» **WHAT NEEDS TO BE DONE**
Locate the line that contains "was: klucz/biały". Copy it and every following line through the end of the records, exactly, and include nothing else.

» **RAW DATA**
*** Begin section ***

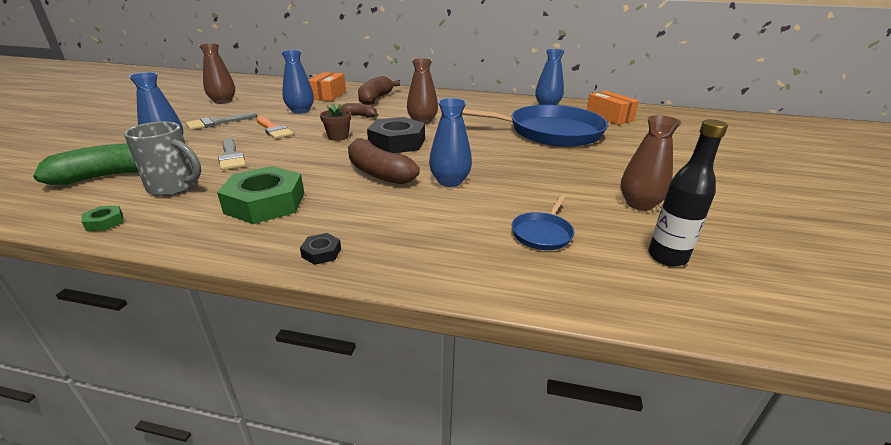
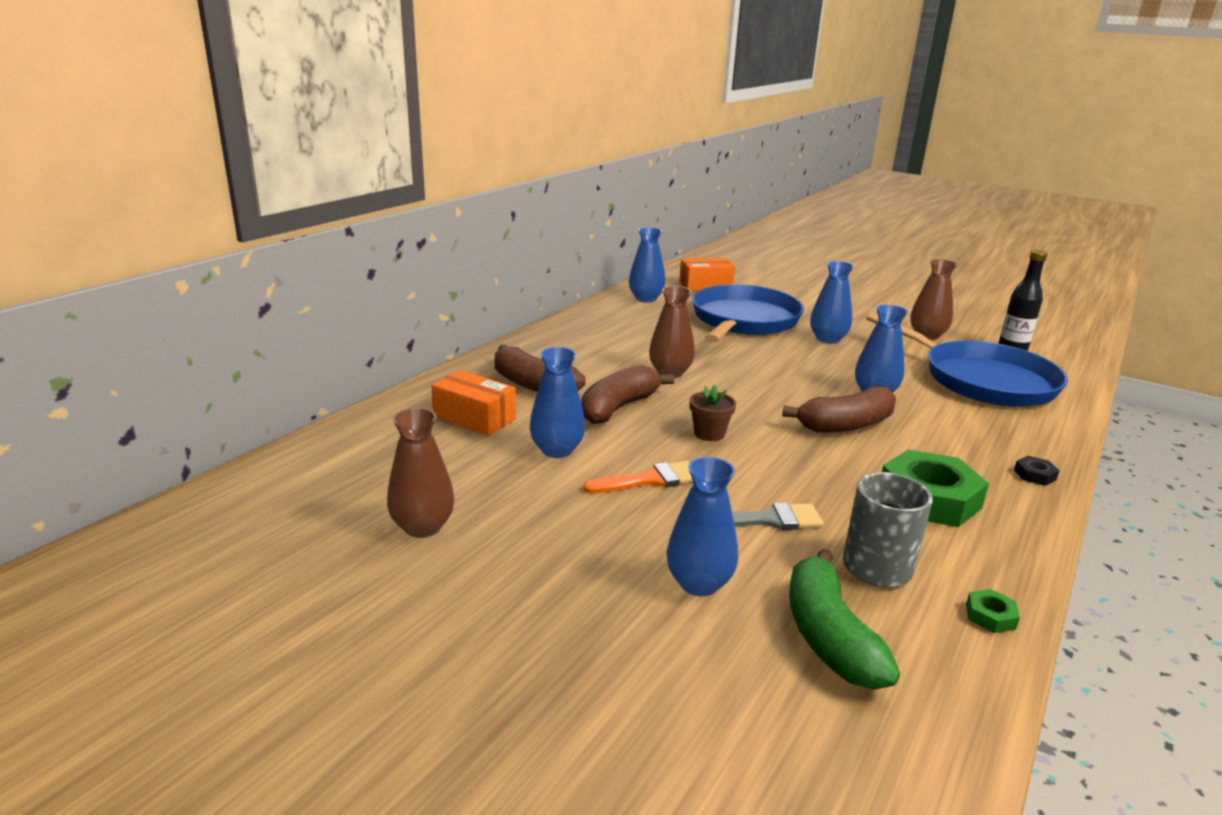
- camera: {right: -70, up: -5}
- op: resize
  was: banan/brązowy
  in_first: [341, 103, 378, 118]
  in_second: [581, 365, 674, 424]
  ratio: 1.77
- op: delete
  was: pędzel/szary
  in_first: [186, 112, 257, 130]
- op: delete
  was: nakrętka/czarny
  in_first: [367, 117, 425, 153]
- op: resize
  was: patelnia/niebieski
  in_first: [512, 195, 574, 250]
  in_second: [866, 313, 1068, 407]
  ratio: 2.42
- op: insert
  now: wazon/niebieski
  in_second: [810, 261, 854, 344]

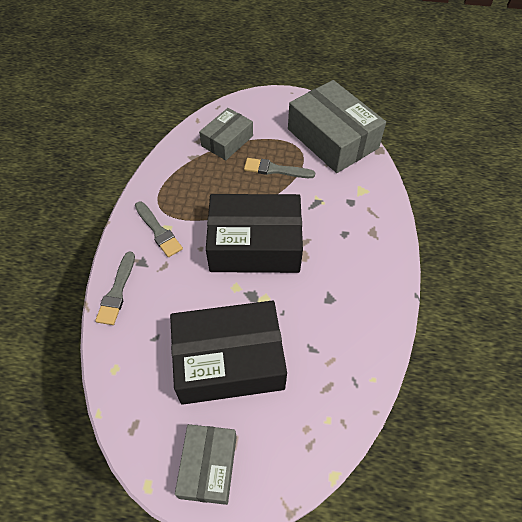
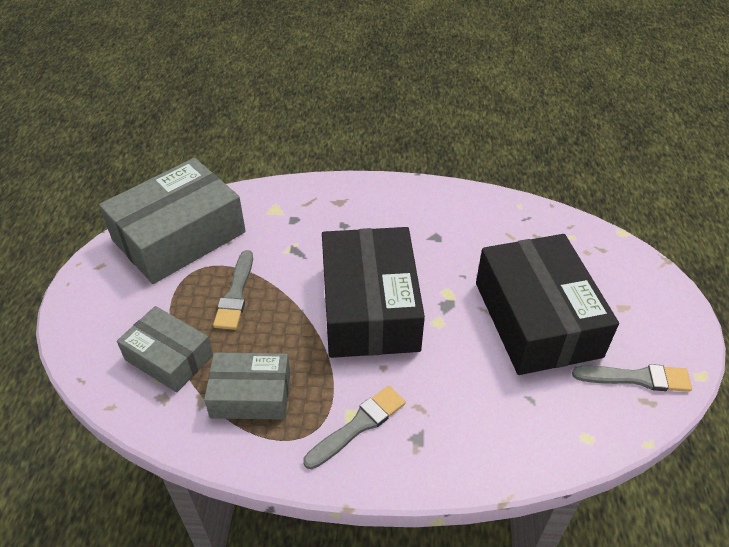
- camera: {right: -95, up: -10}
- op: move
  was: pędzel/szary
  in_first: [95, 251, 135, 325]
  in_second: [572, 364, 692, 392]
- op: move
  was: pudełko/szary
  in_first: [175, 424, 237, 505]
  in_second: [204, 353, 290, 420]

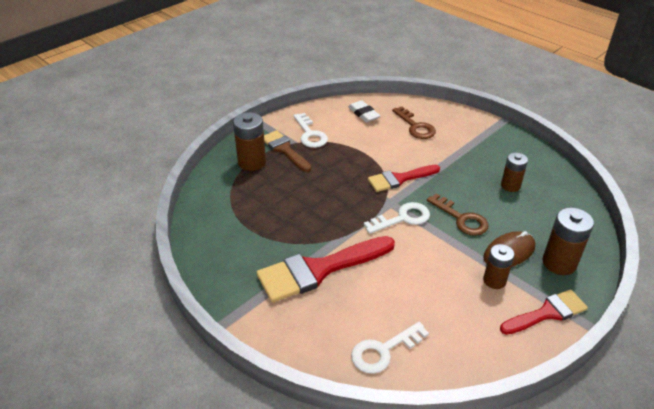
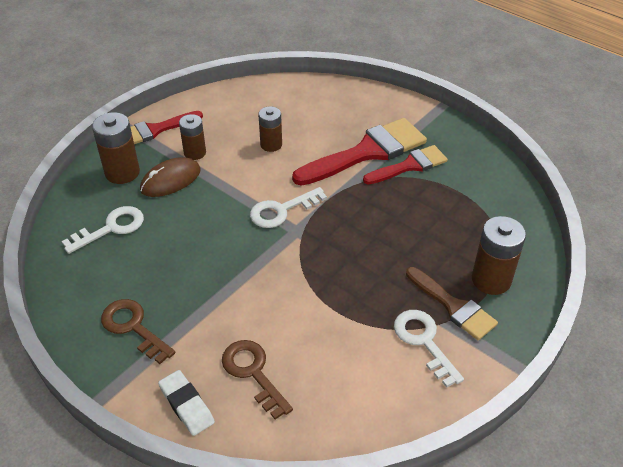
- camera: {right: 175, up: 5}
- op: move
  was: gumka do mazania/biały
  in_first: [348, 100, 380, 122]
  in_second: [158, 370, 215, 436]
- op: move
  was: bateria/brązowy
  in_first: [501, 153, 528, 192]
  in_second: [258, 106, 282, 152]
- op: move
  was: pędzel/czerwony
  in_first: [368, 165, 440, 192]
  in_second: [363, 145, 448, 184]
- op: move
  was: klucz/brązowy
  in_first: [427, 193, 489, 236]
  in_second: [101, 299, 176, 364]
- op: move
  was: klucz/biały
  in_first: [351, 322, 429, 374]
  in_second: [62, 206, 144, 254]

*** End section ***

» **RESPONSE BELOW**
  was: klucz/biały
  in_first: [351, 322, 429, 374]
  in_second: [62, 206, 144, 254]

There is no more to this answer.